§ Work instructions: Filter by the string "Mail": return the lines of the material that contain it.

---------- Exercise materials

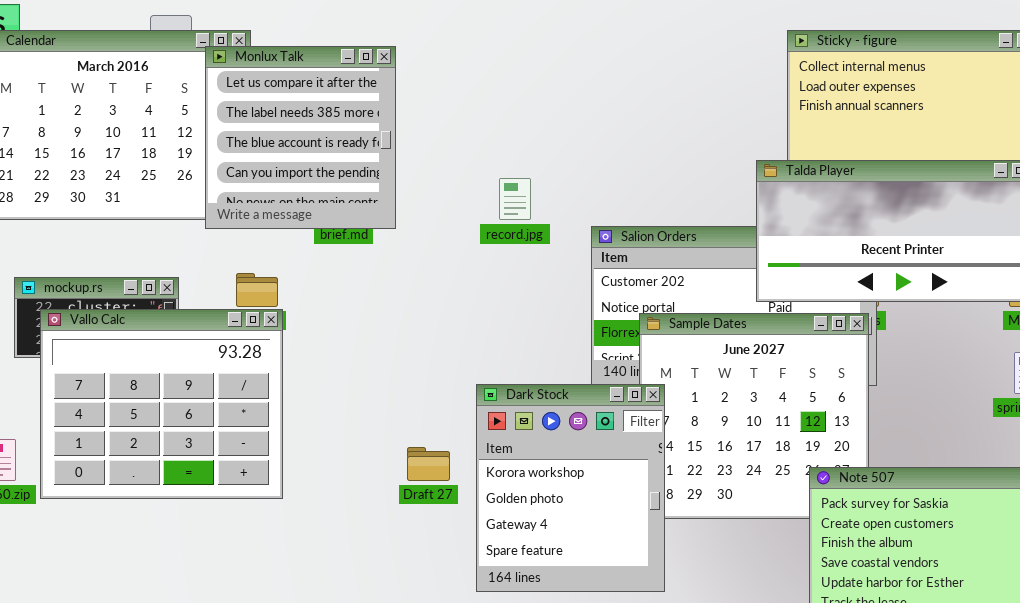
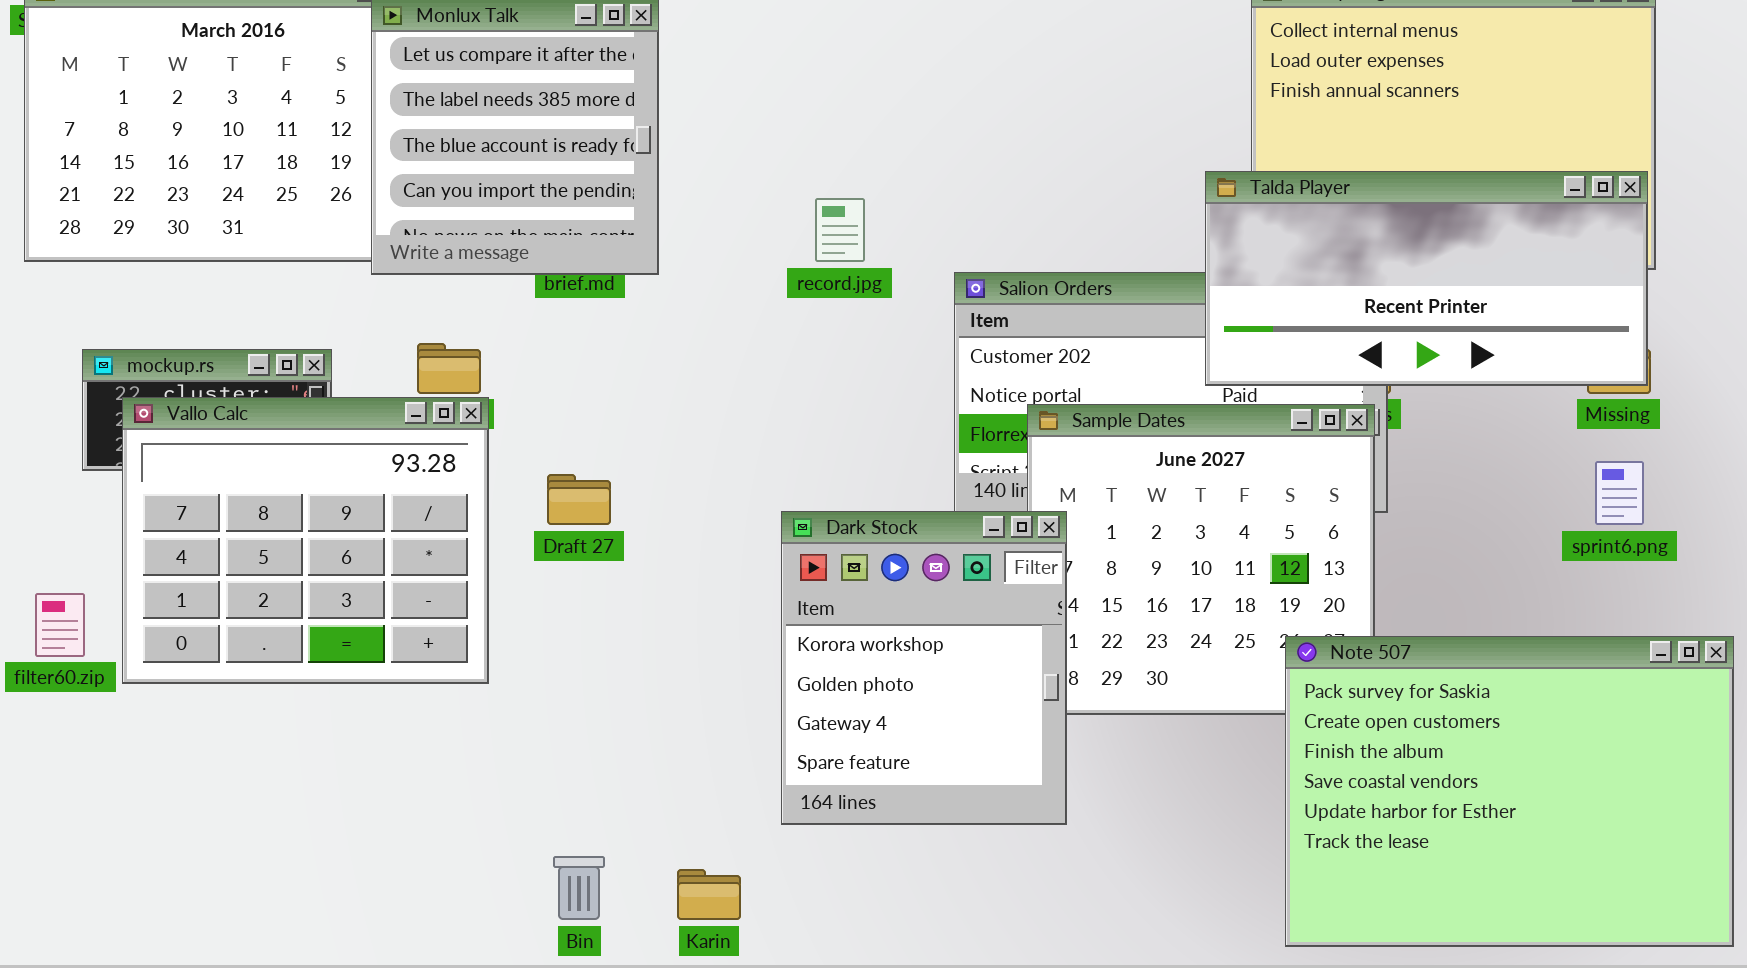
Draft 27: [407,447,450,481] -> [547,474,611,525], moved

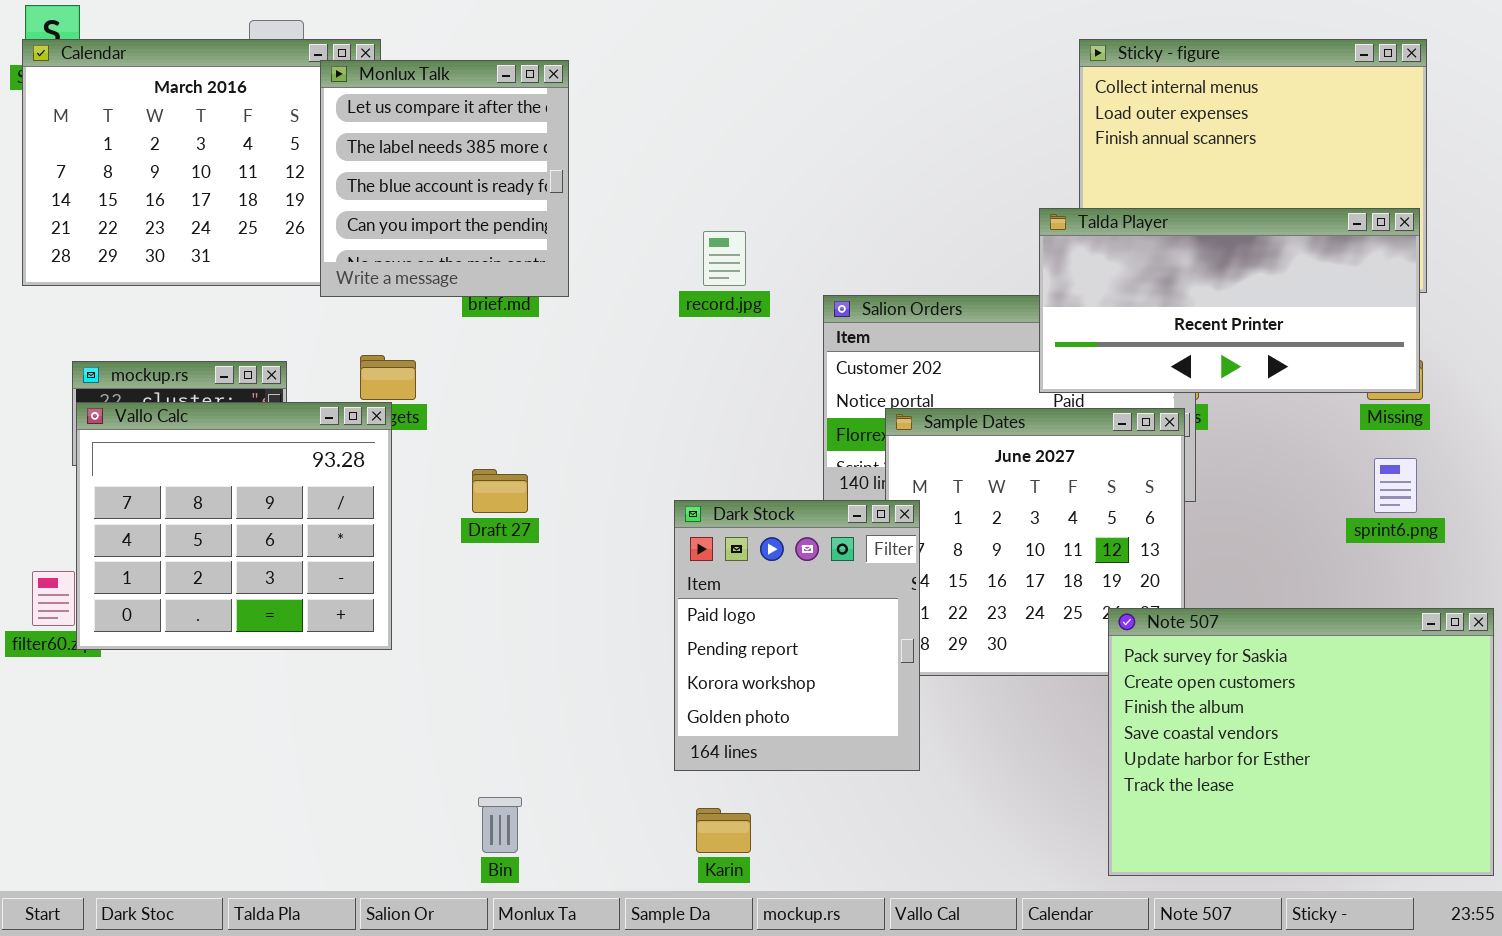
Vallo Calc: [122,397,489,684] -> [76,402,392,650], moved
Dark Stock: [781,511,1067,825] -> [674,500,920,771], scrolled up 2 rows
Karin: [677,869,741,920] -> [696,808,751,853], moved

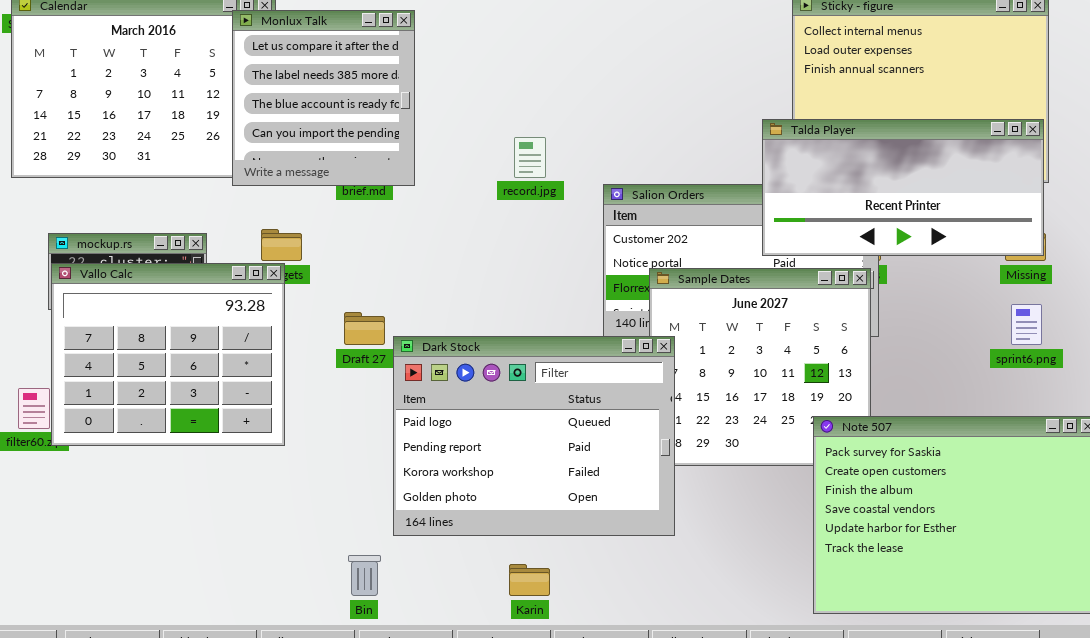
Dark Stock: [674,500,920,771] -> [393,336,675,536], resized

--------------------
---------- Exercise materials

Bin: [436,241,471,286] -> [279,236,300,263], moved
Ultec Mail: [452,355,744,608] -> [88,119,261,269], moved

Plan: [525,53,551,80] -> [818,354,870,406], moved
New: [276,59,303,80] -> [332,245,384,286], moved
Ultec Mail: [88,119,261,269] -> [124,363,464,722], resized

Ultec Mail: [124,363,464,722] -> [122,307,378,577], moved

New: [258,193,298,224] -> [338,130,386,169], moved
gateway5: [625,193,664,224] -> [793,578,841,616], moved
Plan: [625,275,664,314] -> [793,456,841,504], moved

--------------------
---------- Exercise materials

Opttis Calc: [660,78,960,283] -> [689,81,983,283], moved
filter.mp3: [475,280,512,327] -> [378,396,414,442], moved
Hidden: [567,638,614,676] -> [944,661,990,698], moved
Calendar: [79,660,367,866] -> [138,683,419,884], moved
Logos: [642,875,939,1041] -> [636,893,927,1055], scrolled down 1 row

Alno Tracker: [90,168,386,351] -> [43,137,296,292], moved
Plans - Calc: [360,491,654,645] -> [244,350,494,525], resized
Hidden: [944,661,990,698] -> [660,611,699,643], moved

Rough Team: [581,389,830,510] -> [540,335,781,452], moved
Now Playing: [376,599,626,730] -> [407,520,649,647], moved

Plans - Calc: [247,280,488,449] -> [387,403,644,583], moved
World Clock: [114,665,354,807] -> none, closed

--------------------

§ Response area:
Ultec Mail: [452,355,744,608] -> [88,119,261,269], moved
Ultec Mail: [88,119,261,269] -> [124,363,464,722], resized
Ultec Mail: [124,363,464,722] -> [122,307,378,577], moved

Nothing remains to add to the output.